» TASK DETAILS
Would you please return the data below verbatim, without its pictures?
[Opening DATA FOR PROCESSING section]
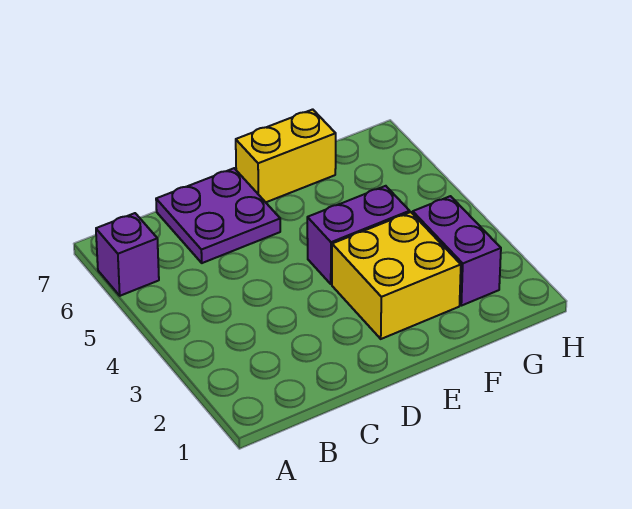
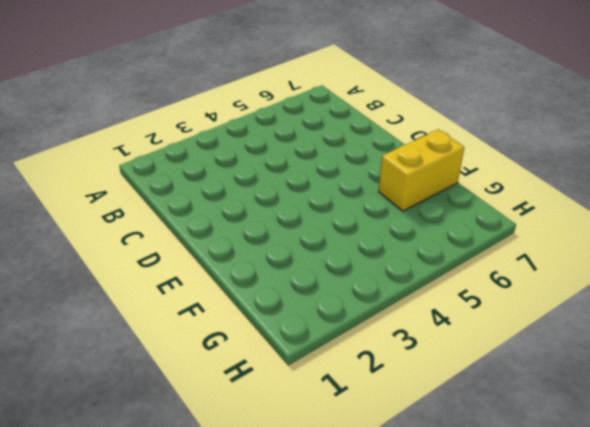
yellow brick F6:F7 level 1 -> yellow brick E7:F7 level 1
none -> purple brick A6 level 1
none -> purple plate C6:D7 level 1

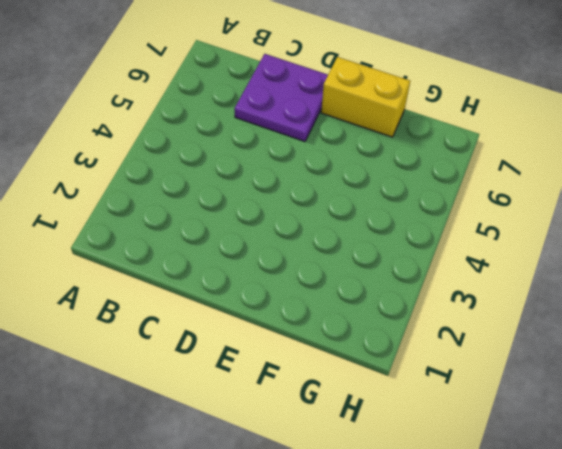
none -> purple brick A6 level 1
none -> yellow brick E2:F3 level 1

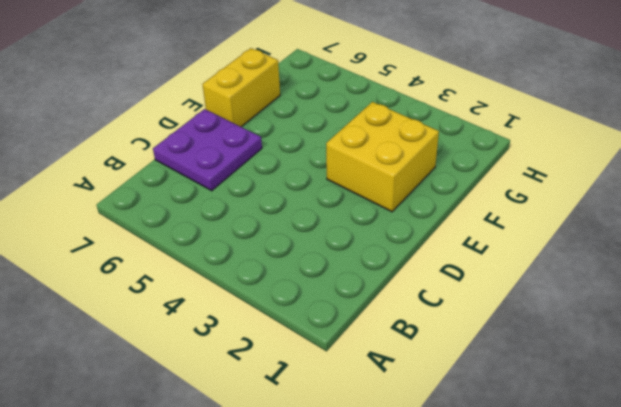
none -> purple brick A6 level 1
none -> purple brick E4:F4 level 1

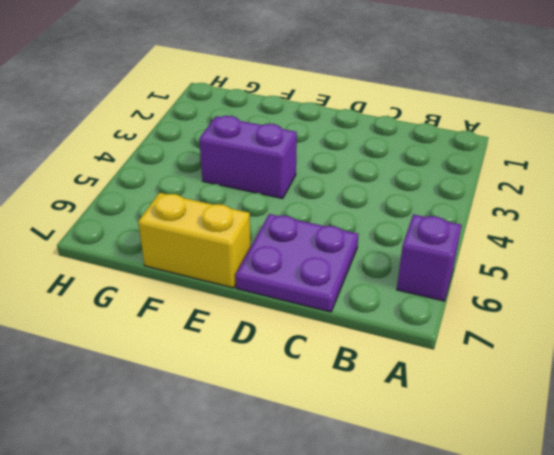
none -> yellow brick E2:F3 level 1
none -> purple brick G2:G3 level 1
[Closing DATA FOR PROCESSING section]
» OUTPUT OF THE EXERCISE
yellow brick F6:F7 level 1 -> yellow brick E7:F7 level 1
none -> purple brick A6 level 1
none -> purple plate C6:D7 level 1

none -> purple brick A6 level 1
none -> yellow brick E2:F3 level 1

none -> purple brick A6 level 1
none -> purple brick E4:F4 level 1

none -> yellow brick E2:F3 level 1
none -> purple brick G2:G3 level 1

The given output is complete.